### What is required:
Would you please transcribe the listing exactly, with no images?

### Material shown:
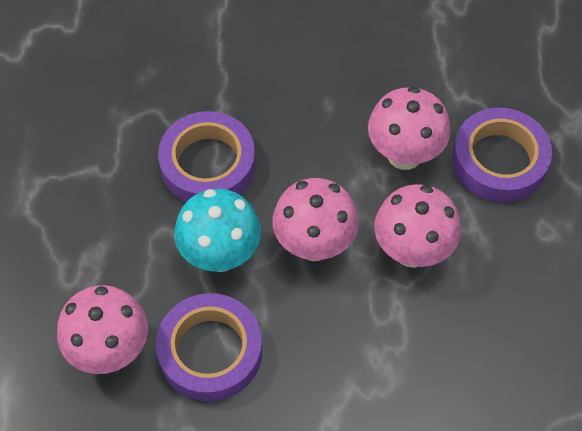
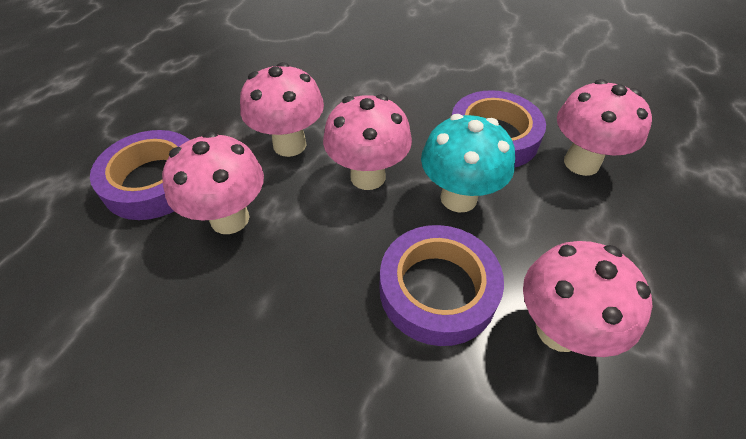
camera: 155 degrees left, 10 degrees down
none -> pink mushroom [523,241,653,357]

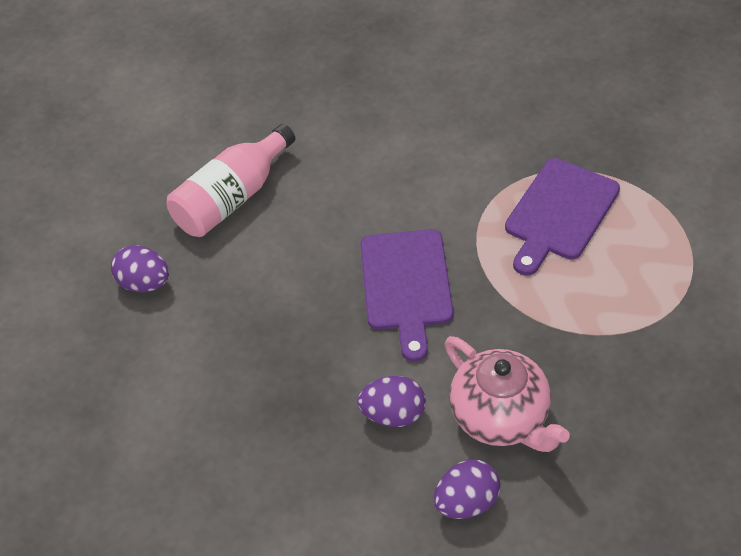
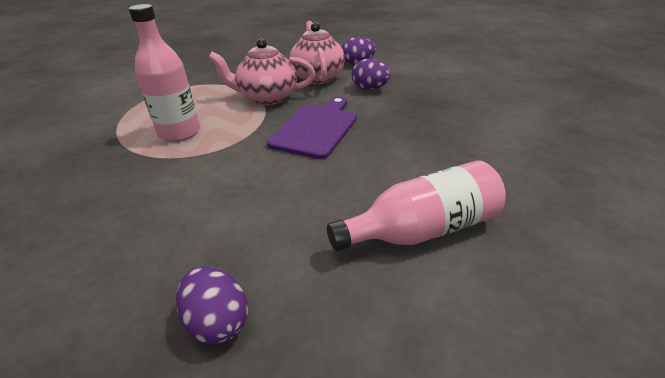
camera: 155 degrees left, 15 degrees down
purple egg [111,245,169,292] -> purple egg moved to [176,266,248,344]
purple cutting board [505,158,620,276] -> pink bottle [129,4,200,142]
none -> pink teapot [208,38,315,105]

### Problem solution:
camera: 155 degrees left, 10 degrees down
none -> pink mushroom [523,241,653,357]

camera: 155 degrees left, 15 degrees down
purple egg [111,245,169,292] -> purple egg moved to [176,266,248,344]
purple cutting board [505,158,620,276] -> pink bottle [129,4,200,142]
none -> pink teapot [208,38,315,105]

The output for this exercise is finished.